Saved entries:
==================================================
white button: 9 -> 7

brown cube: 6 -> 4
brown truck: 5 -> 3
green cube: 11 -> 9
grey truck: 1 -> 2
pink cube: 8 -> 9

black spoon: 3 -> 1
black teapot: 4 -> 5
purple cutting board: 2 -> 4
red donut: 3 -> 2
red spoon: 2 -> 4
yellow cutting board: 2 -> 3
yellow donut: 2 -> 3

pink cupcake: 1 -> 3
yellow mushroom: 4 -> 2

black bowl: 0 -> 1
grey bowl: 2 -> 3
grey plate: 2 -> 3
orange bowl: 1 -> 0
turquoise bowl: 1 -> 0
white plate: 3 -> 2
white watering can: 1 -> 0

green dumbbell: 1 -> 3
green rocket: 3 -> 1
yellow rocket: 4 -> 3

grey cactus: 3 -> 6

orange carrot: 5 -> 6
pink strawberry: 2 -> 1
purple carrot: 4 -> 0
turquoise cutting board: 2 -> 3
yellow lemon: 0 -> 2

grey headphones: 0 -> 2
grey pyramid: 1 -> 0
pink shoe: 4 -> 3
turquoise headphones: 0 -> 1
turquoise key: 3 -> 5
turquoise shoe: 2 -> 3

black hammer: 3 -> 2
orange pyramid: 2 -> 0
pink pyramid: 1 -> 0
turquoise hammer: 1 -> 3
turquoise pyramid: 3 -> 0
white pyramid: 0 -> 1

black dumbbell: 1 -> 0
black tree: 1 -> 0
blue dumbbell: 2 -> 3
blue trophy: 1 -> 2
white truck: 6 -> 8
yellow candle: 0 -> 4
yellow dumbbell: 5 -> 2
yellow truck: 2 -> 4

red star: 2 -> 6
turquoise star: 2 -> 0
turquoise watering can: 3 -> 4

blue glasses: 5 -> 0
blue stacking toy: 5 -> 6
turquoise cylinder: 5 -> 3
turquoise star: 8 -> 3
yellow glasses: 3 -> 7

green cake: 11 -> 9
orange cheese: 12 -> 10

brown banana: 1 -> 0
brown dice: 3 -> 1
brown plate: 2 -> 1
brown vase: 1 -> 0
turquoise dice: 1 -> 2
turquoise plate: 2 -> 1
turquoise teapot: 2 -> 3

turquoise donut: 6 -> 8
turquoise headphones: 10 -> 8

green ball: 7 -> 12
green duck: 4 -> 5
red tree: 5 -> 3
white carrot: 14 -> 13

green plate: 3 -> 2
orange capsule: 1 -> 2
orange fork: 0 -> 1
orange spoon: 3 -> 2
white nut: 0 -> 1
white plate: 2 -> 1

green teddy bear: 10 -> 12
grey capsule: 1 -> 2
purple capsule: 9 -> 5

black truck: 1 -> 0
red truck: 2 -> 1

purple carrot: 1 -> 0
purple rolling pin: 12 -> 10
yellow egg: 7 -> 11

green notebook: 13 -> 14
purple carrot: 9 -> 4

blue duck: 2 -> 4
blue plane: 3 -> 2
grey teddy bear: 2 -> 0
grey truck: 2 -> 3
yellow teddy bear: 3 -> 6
==================================================
From the records above, give again exactly the lines running from the line with "turquoise cylinder: 5 -> 3" to the line with "grey truck: 2 -> 3", inclusive.

turquoise cylinder: 5 -> 3
turquoise star: 8 -> 3
yellow glasses: 3 -> 7

green cake: 11 -> 9
orange cheese: 12 -> 10

brown banana: 1 -> 0
brown dice: 3 -> 1
brown plate: 2 -> 1
brown vase: 1 -> 0
turquoise dice: 1 -> 2
turquoise plate: 2 -> 1
turquoise teapot: 2 -> 3

turquoise donut: 6 -> 8
turquoise headphones: 10 -> 8

green ball: 7 -> 12
green duck: 4 -> 5
red tree: 5 -> 3
white carrot: 14 -> 13

green plate: 3 -> 2
orange capsule: 1 -> 2
orange fork: 0 -> 1
orange spoon: 3 -> 2
white nut: 0 -> 1
white plate: 2 -> 1

green teddy bear: 10 -> 12
grey capsule: 1 -> 2
purple capsule: 9 -> 5

black truck: 1 -> 0
red truck: 2 -> 1

purple carrot: 1 -> 0
purple rolling pin: 12 -> 10
yellow egg: 7 -> 11

green notebook: 13 -> 14
purple carrot: 9 -> 4

blue duck: 2 -> 4
blue plane: 3 -> 2
grey teddy bear: 2 -> 0
grey truck: 2 -> 3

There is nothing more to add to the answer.